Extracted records
= = =

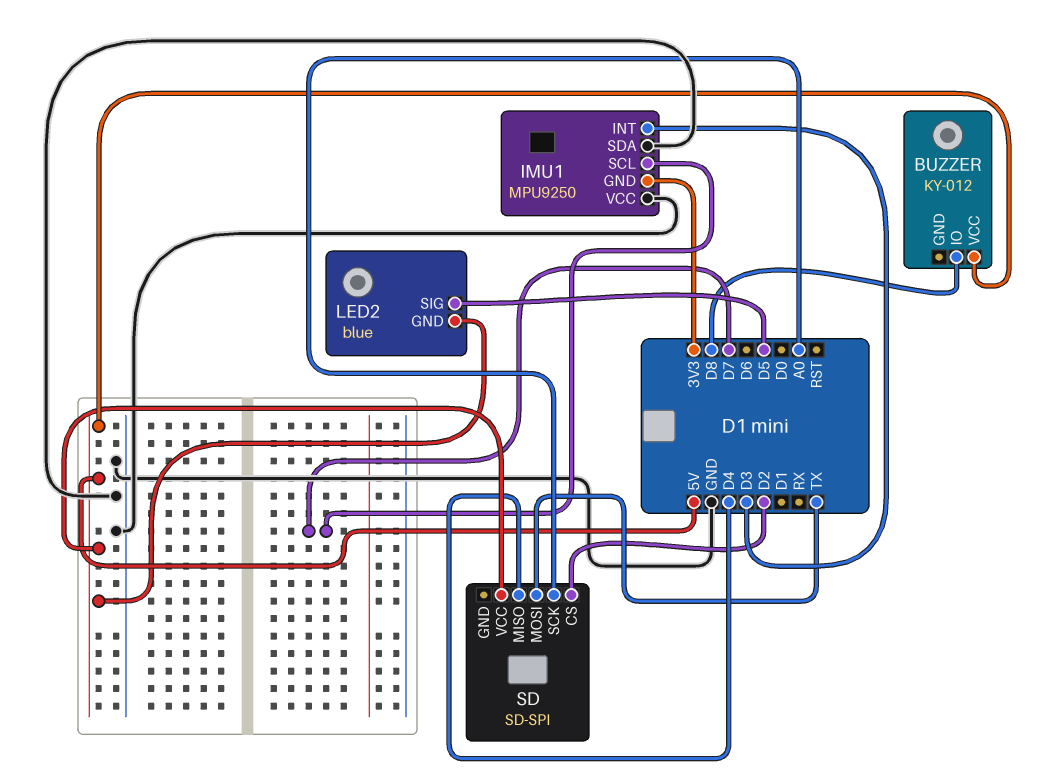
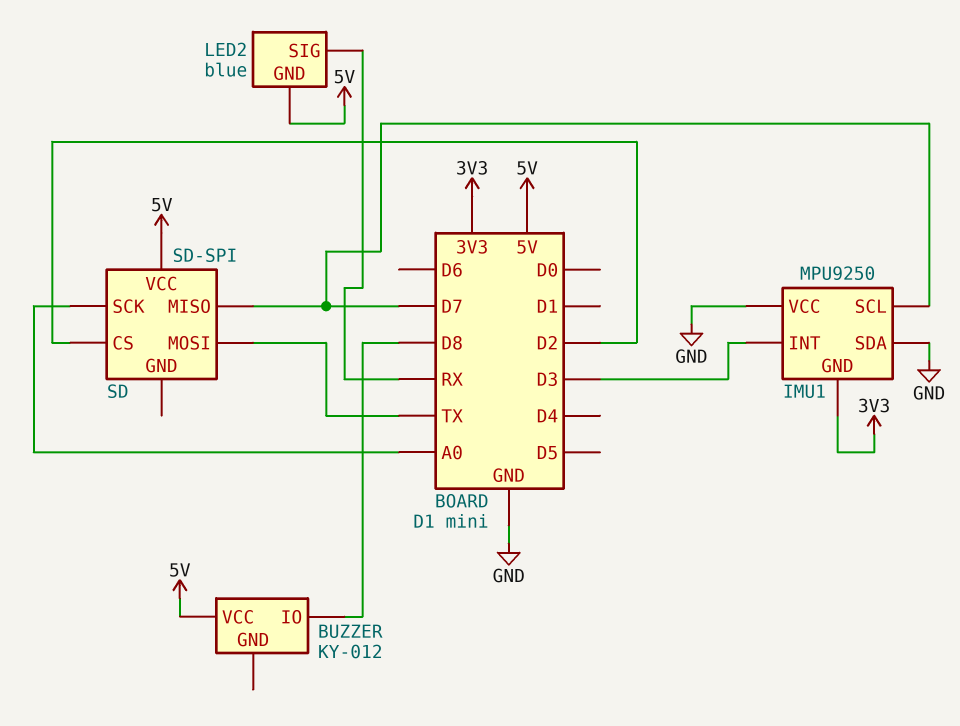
LED2 pin SIG: D5 -> RX
SD pin MISO: D4 -> D7

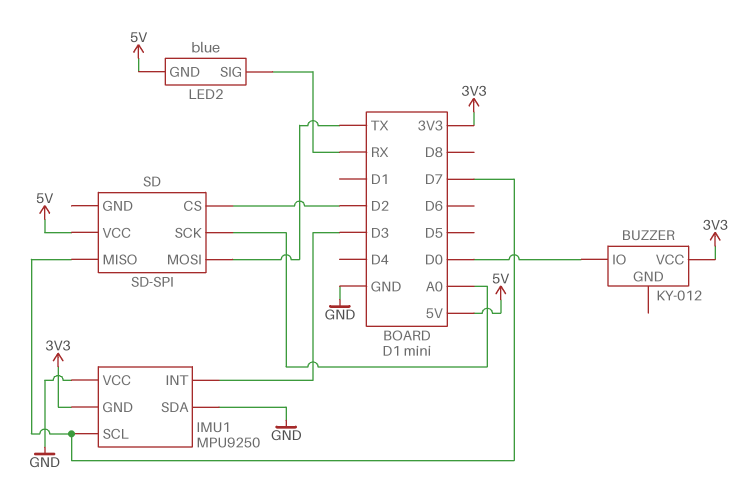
BUZZER pin IO: D8 -> D0
BUZZER pin VCC: 5V -> 3V3

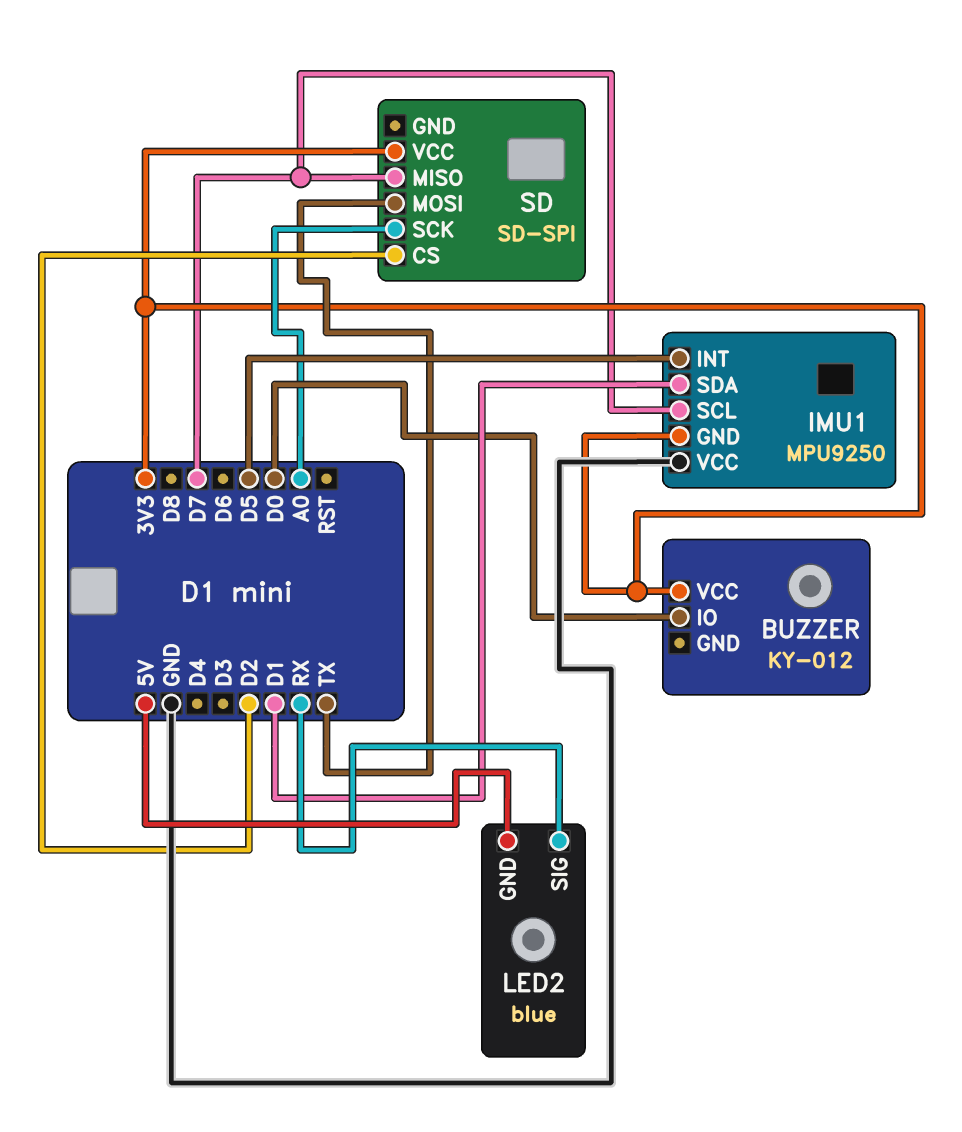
IMU1 pin INT: D3 -> D5
IMU1 pin SDA: GND -> D1
SD pin VCC: 5V -> 3V3

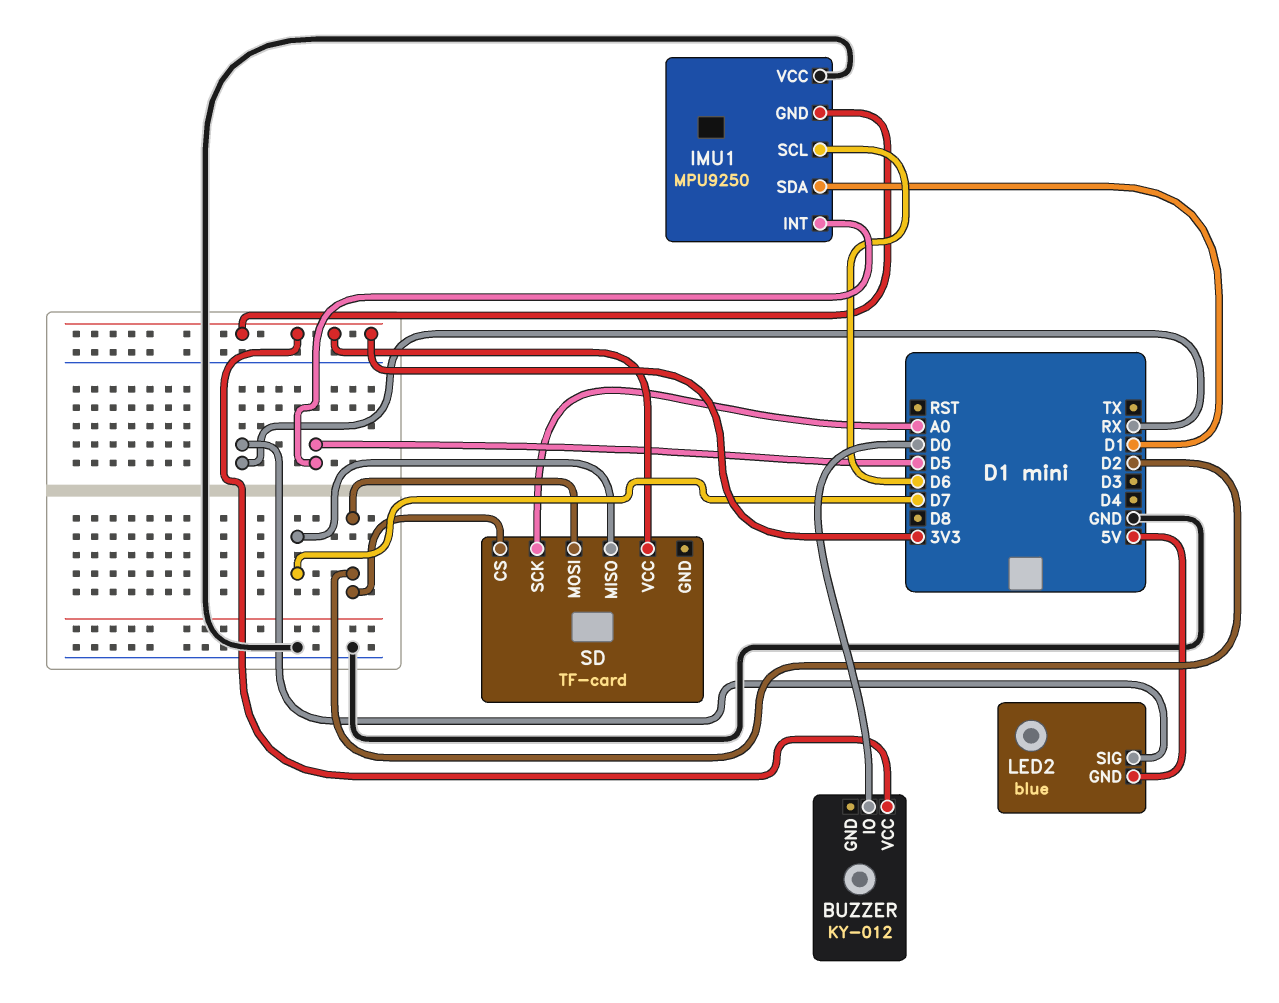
IMU1 pin SCL: D7 -> D6
SD: SD-SPI -> TF-card
SD pin MOSI: TX -> D2

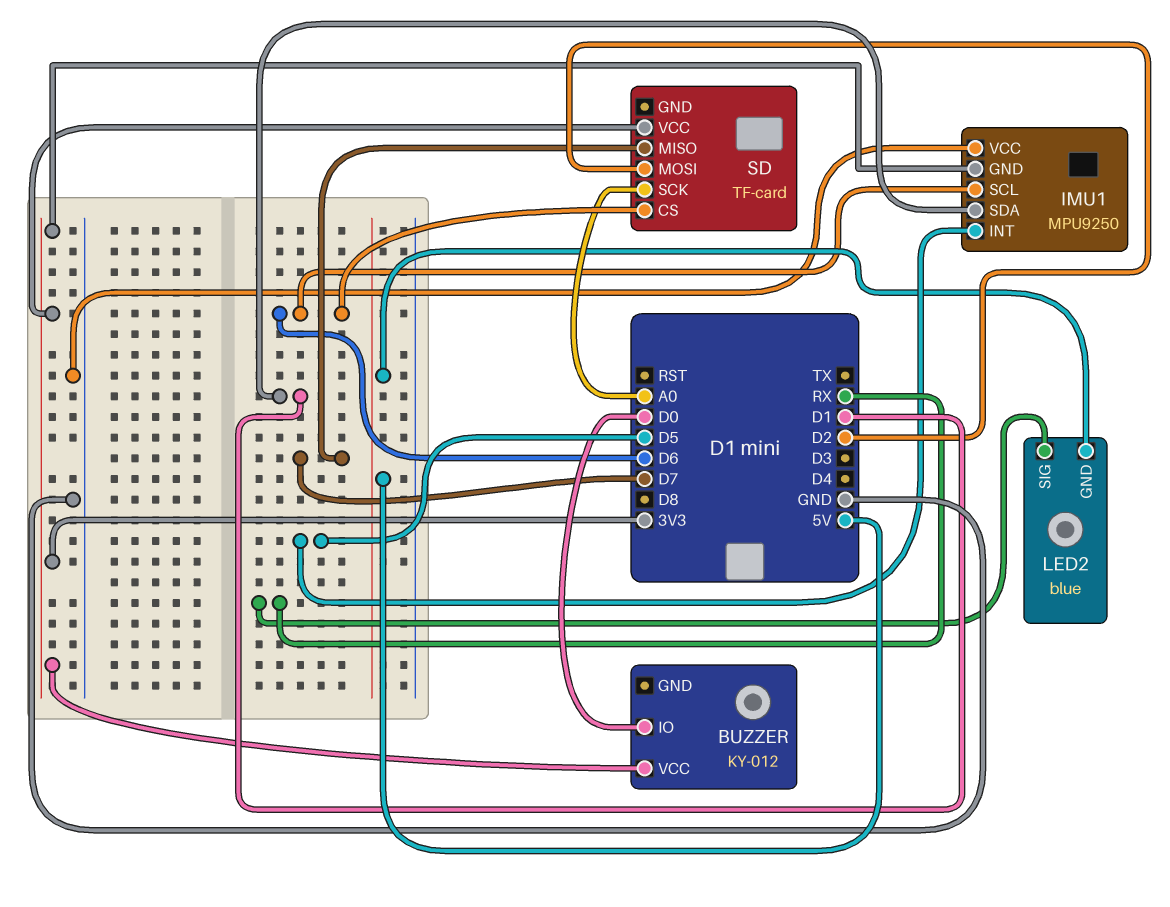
SD pin CS: D2 -> D6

= = =

* [WHAT THIS TASK INVOLVES]:
Only the lines with "BUZZER" are needed; find them in the records and copy each one.

* [PROBLEM SOLUTION]:
BUZZER pin IO: D8 -> D0
BUZZER pin VCC: 5V -> 3V3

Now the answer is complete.